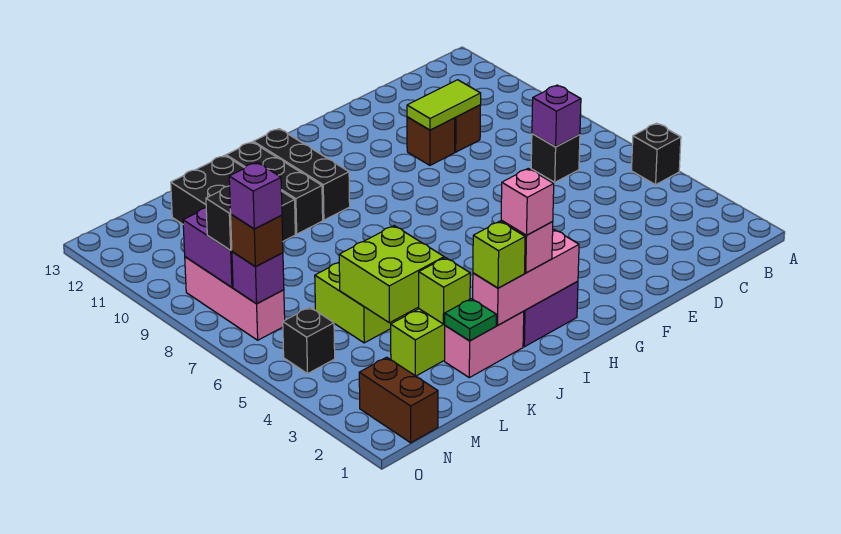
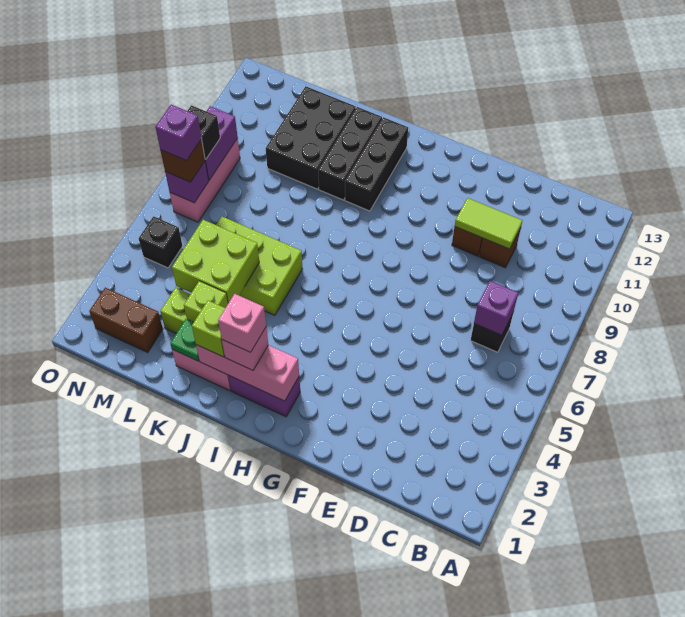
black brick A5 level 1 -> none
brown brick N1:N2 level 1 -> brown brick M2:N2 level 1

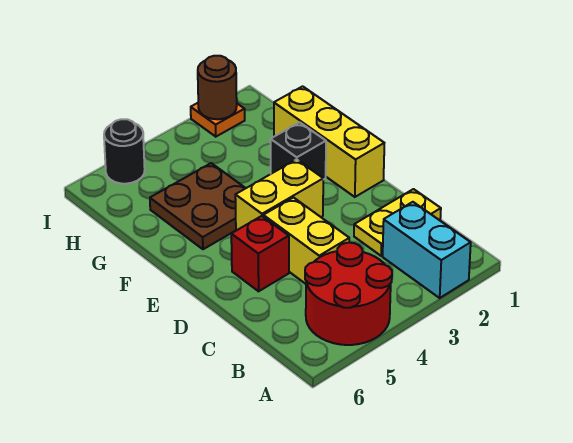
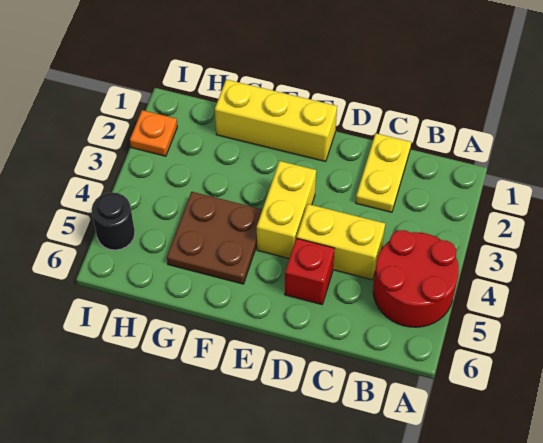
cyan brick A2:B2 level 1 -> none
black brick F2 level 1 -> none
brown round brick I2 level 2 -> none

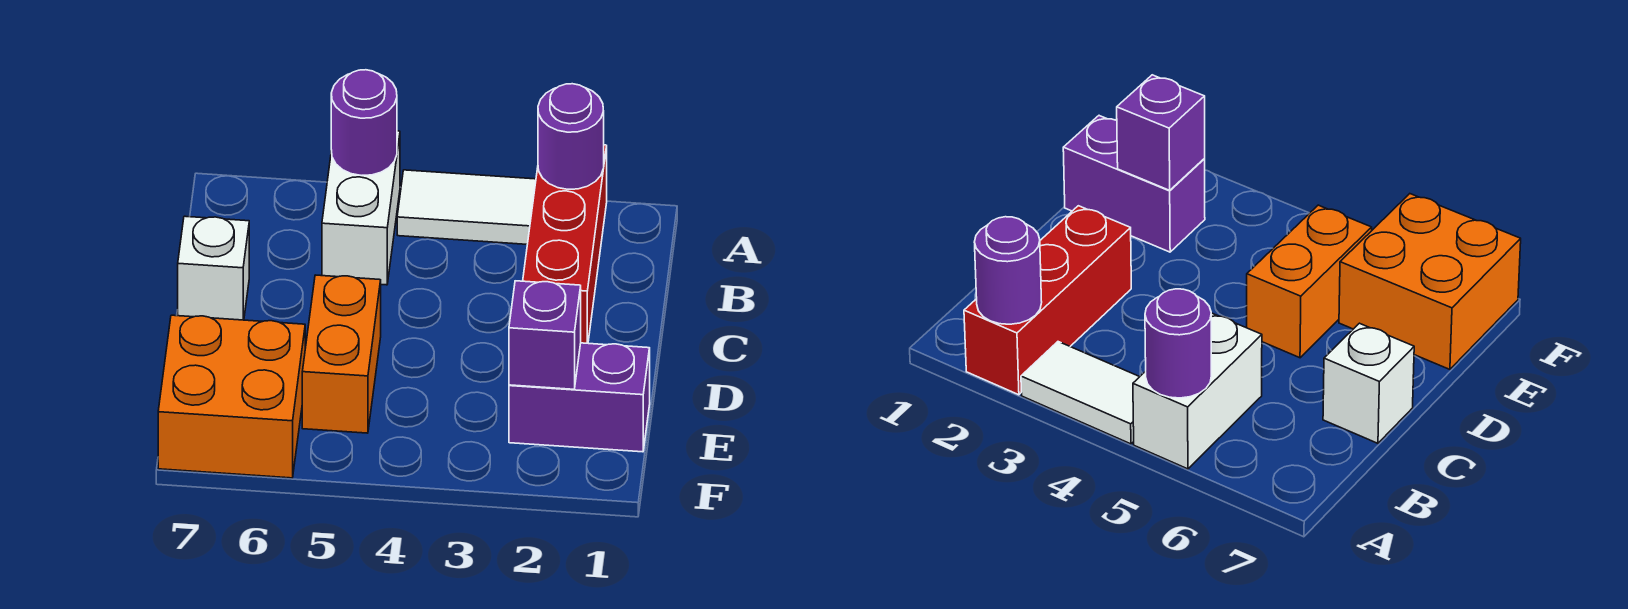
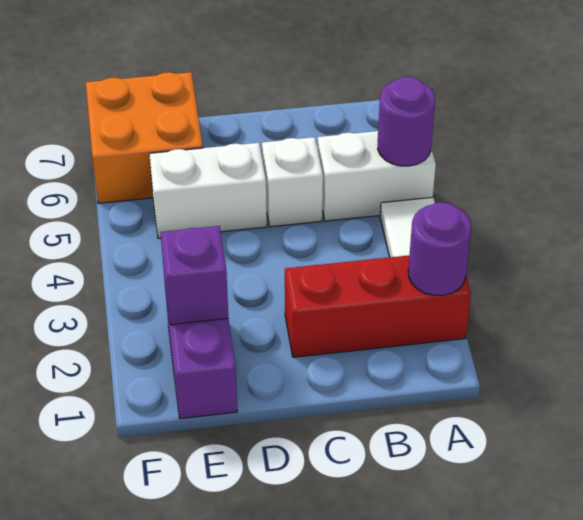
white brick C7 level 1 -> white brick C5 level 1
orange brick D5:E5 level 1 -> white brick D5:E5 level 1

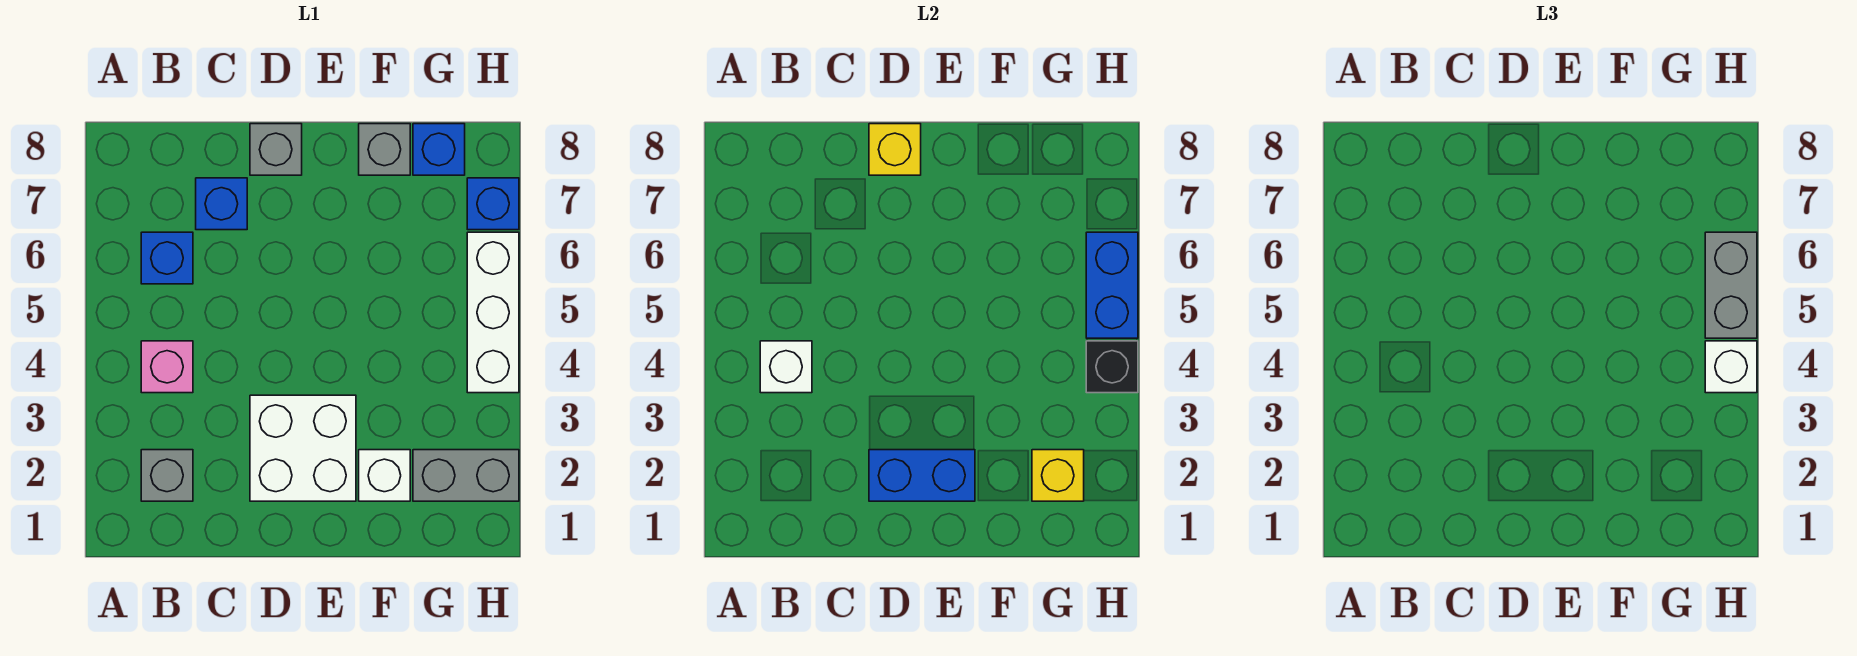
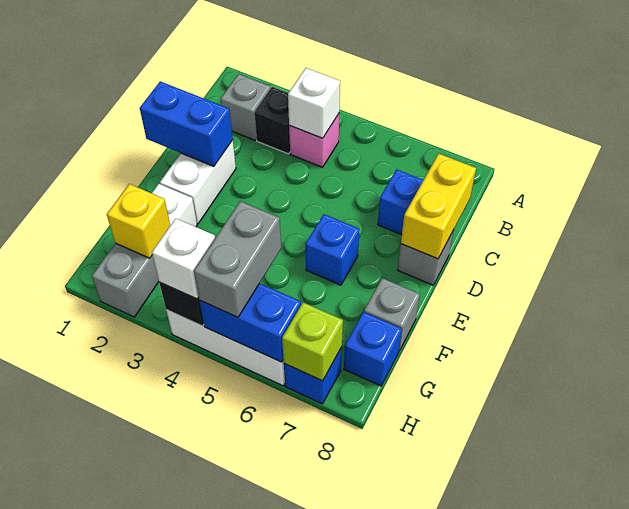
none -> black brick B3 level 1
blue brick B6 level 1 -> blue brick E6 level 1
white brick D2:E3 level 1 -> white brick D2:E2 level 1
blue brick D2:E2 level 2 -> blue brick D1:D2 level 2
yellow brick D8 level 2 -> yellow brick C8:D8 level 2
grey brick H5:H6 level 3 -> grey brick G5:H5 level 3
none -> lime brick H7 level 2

---------------

▸ **Your task**:
Before duplicating, set the pictures aside; then output exactly the lines from the one with "brown round brick I2 level 2 -> none" through the end of the records, and only those.

▸ **Solution to the exercise**:
brown round brick I2 level 2 -> none

white brick C7 level 1 -> white brick C5 level 1
orange brick D5:E5 level 1 -> white brick D5:E5 level 1

none -> black brick B3 level 1
blue brick B6 level 1 -> blue brick E6 level 1
white brick D2:E3 level 1 -> white brick D2:E2 level 1
blue brick D2:E2 level 2 -> blue brick D1:D2 level 2
yellow brick D8 level 2 -> yellow brick C8:D8 level 2
grey brick H5:H6 level 3 -> grey brick G5:H5 level 3
none -> lime brick H7 level 2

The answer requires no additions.